State the number of lines in these records that include the string "purple", and say nothing more.

[Information given Boundary: Start]

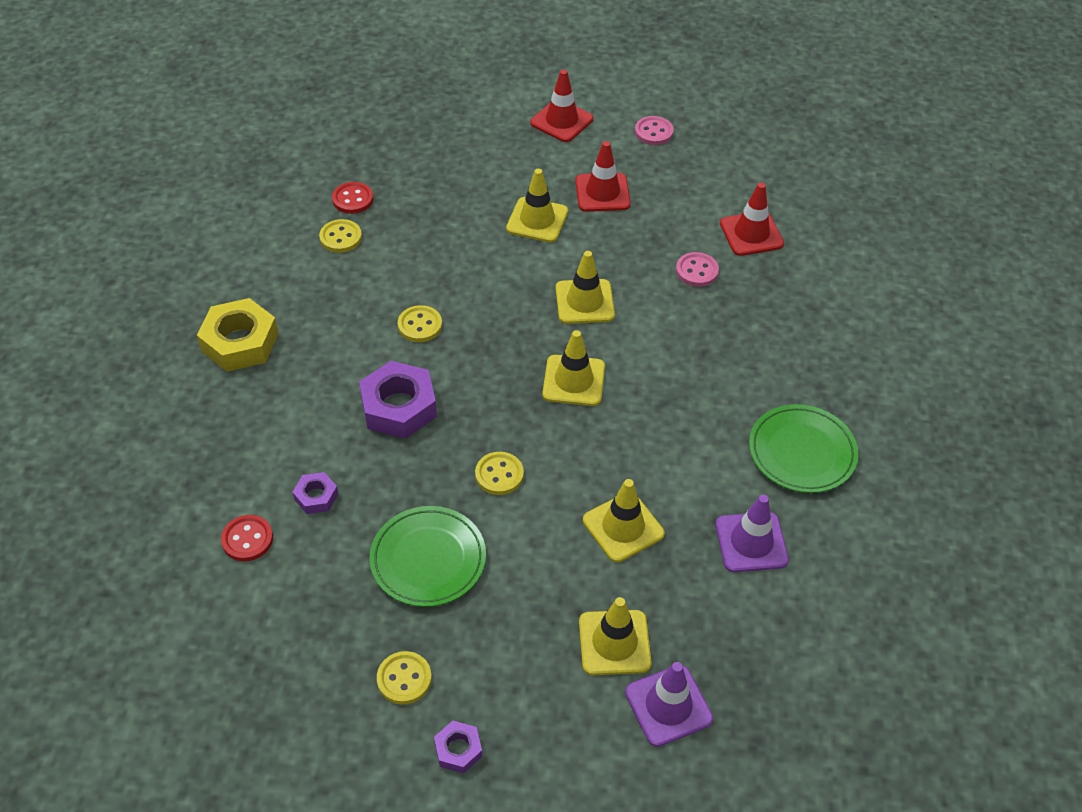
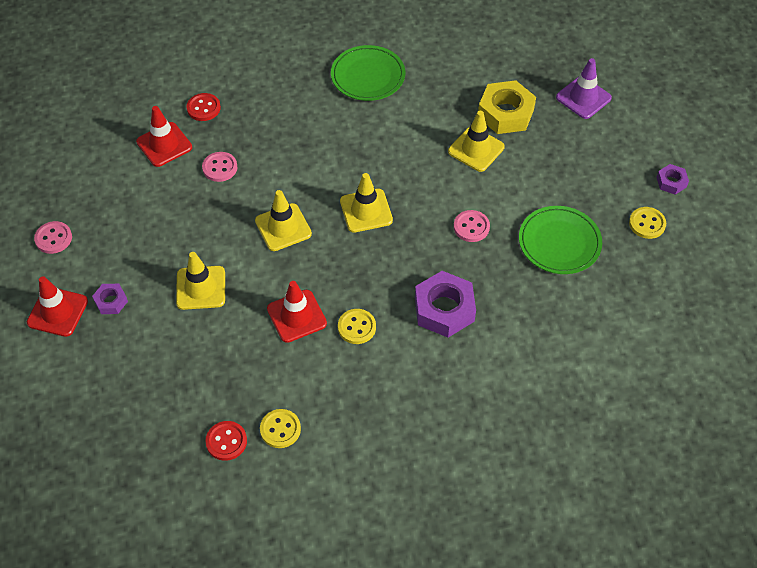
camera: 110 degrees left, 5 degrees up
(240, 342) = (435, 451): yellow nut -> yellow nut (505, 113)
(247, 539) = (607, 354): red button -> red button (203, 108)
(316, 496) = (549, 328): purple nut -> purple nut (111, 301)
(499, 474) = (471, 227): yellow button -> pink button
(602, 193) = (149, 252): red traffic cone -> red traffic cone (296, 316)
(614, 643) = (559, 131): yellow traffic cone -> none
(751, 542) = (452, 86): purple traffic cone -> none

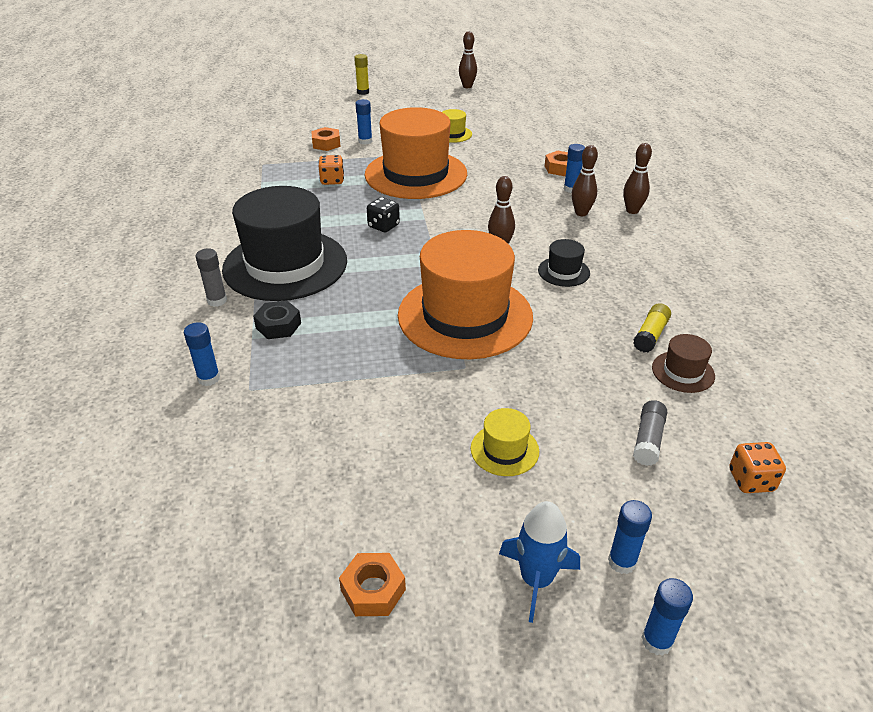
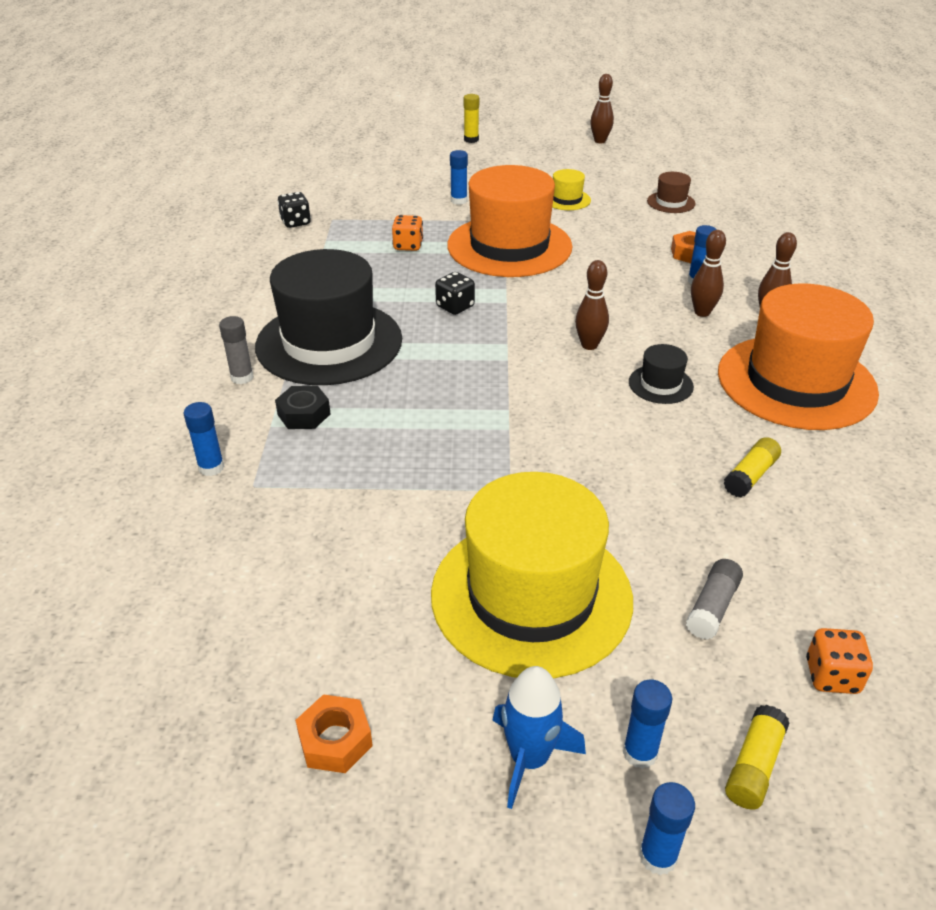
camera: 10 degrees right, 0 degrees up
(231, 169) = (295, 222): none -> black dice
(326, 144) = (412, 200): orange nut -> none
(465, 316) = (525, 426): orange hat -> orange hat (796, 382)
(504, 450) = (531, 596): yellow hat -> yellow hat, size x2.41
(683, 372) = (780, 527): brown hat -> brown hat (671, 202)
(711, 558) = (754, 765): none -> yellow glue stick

[Information given Boundary: End]

▶ **Task solution**:
2